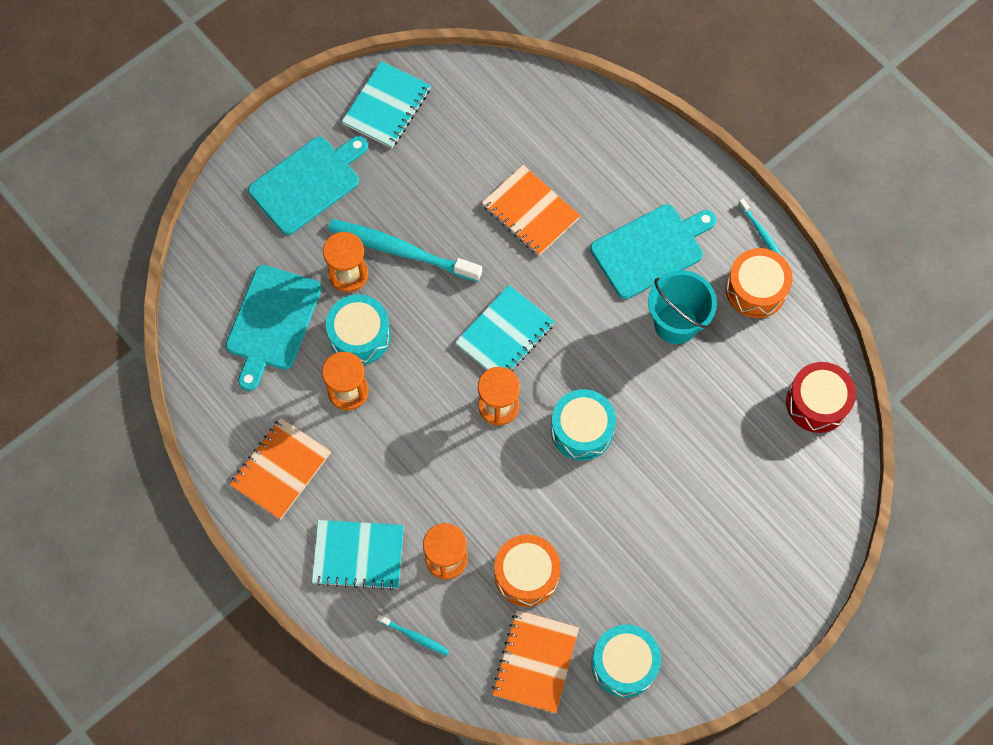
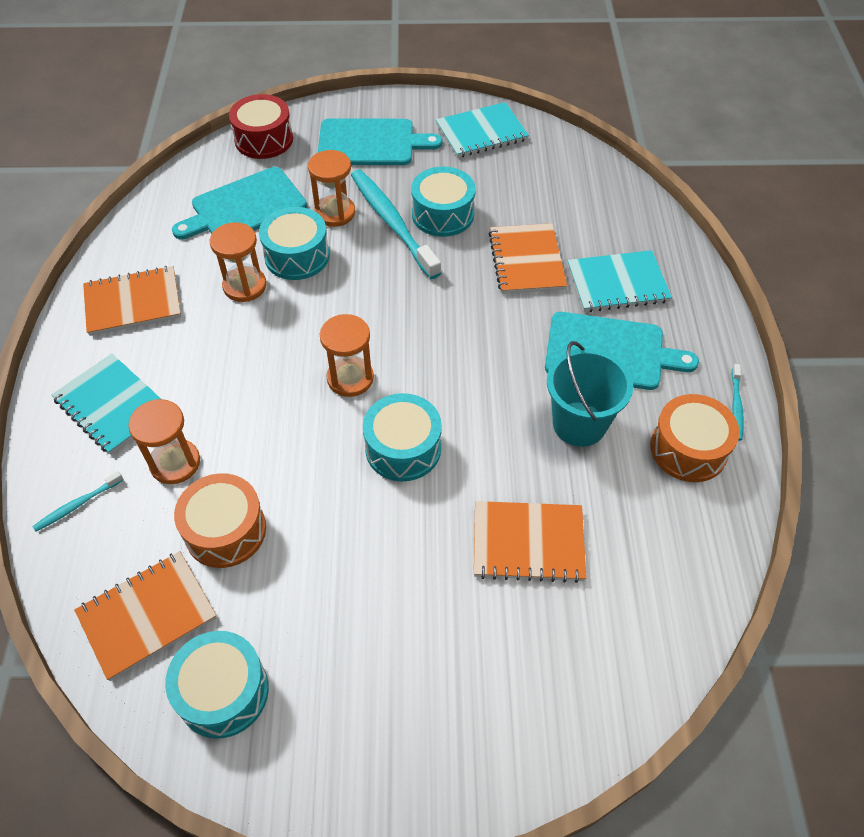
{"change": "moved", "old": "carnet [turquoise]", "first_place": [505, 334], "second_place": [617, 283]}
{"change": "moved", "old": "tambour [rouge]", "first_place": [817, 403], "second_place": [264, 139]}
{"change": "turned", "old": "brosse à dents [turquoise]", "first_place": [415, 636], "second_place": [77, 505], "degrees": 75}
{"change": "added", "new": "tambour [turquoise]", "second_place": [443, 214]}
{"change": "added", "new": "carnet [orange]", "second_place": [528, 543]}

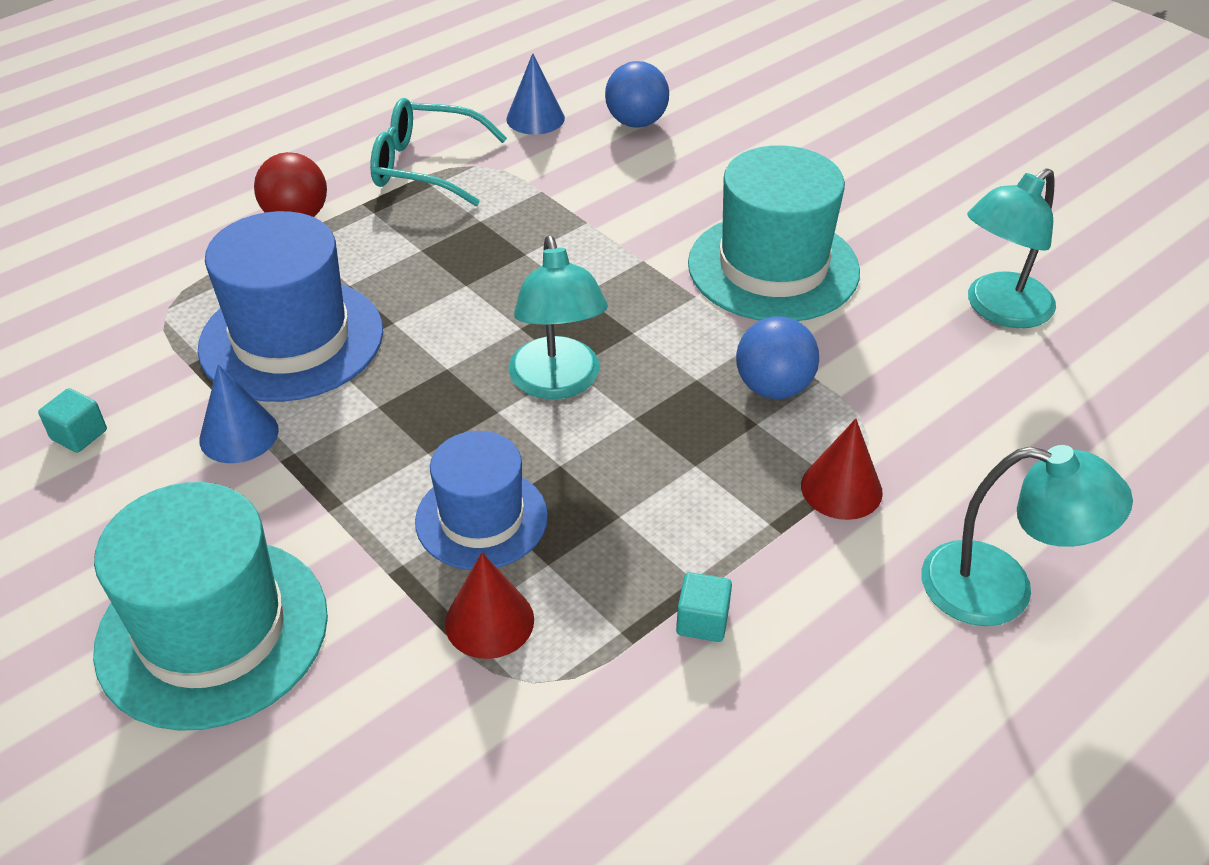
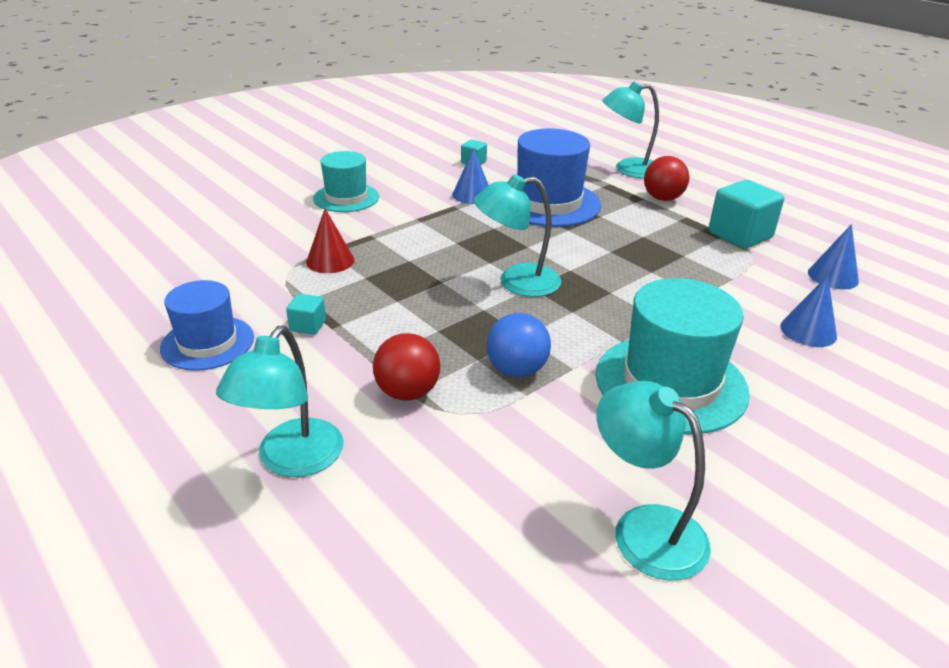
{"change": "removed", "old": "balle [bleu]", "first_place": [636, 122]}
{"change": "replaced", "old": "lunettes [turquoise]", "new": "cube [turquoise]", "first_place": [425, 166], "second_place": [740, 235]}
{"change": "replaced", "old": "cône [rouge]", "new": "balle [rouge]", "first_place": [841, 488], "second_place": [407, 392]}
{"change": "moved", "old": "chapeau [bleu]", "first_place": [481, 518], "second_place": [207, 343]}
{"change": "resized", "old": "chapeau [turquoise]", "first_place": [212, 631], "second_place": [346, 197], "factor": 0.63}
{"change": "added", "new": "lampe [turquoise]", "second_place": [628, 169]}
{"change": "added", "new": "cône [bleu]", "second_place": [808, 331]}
* * *
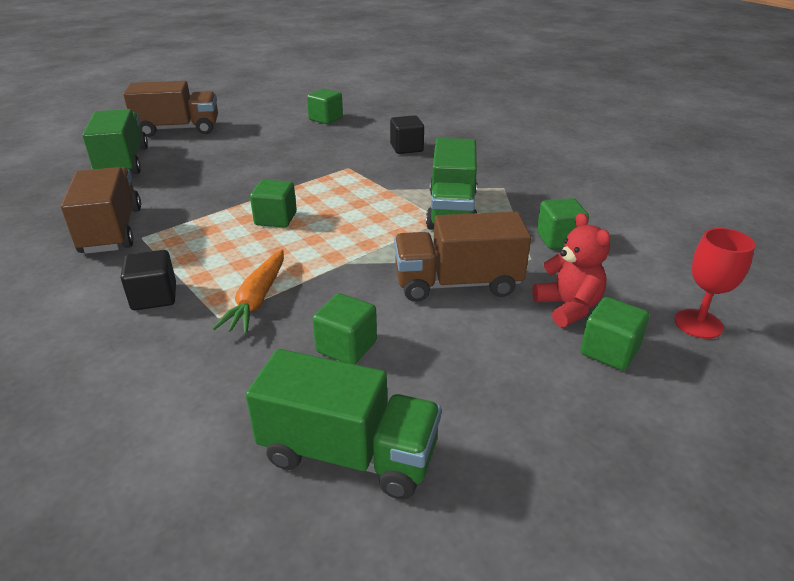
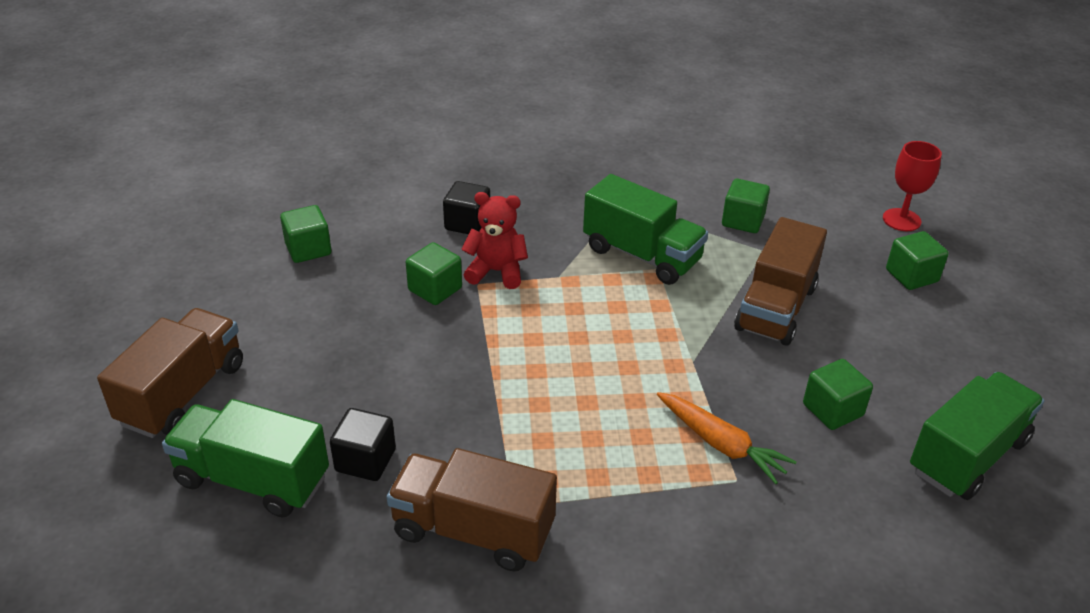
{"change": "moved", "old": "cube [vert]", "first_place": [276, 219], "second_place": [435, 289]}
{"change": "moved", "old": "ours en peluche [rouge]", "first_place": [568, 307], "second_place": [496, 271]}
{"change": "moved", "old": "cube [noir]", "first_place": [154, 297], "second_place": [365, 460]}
==
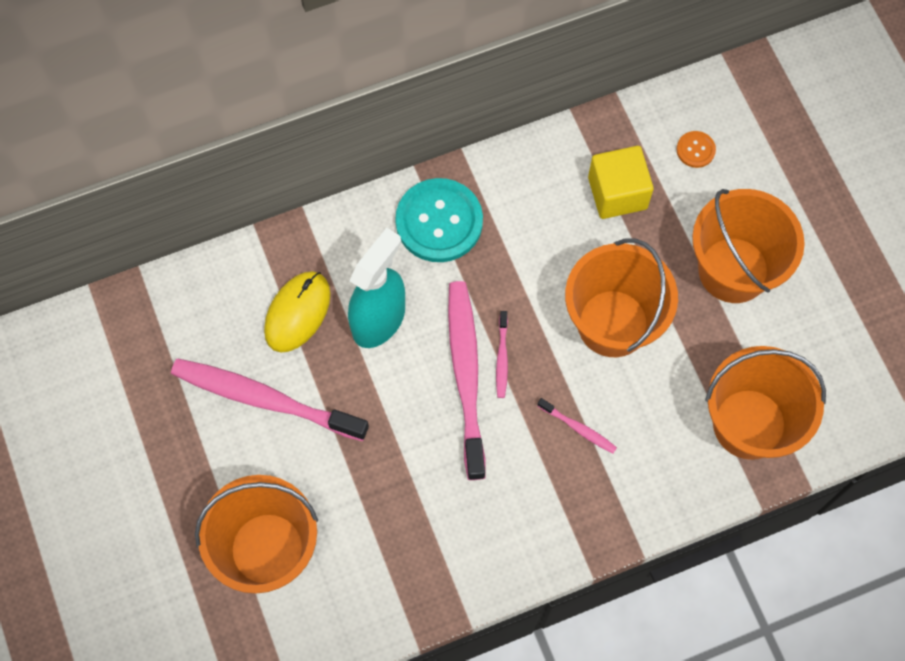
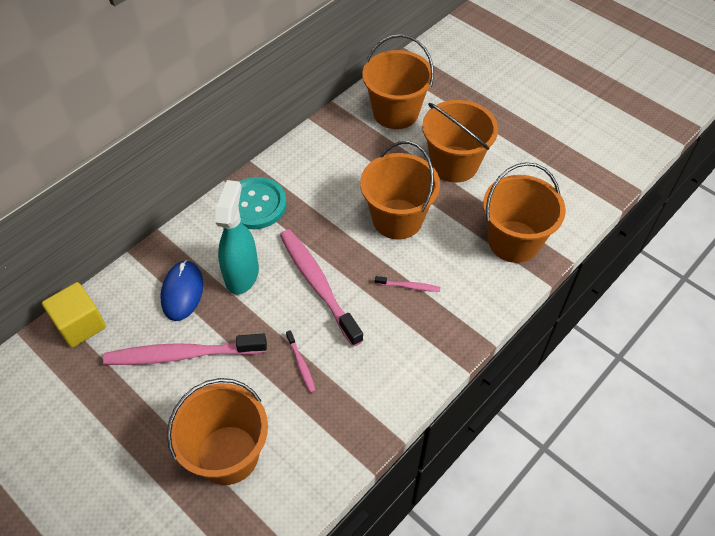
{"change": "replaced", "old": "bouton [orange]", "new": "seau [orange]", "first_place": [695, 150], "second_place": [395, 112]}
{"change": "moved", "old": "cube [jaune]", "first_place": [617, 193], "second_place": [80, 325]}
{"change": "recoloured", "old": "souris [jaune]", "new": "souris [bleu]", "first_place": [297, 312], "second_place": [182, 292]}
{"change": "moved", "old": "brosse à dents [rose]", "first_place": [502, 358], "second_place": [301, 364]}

§ **Task statement**
Pull out all lines from the listing that contain the string "tambour".

§ **Problem solution**
{"change": "moved", "old": "tambour [rouge]", "first_place": [817, 403], "second_place": [264, 139]}
{"change": "added", "new": "tambour [turquoise]", "second_place": [443, 214]}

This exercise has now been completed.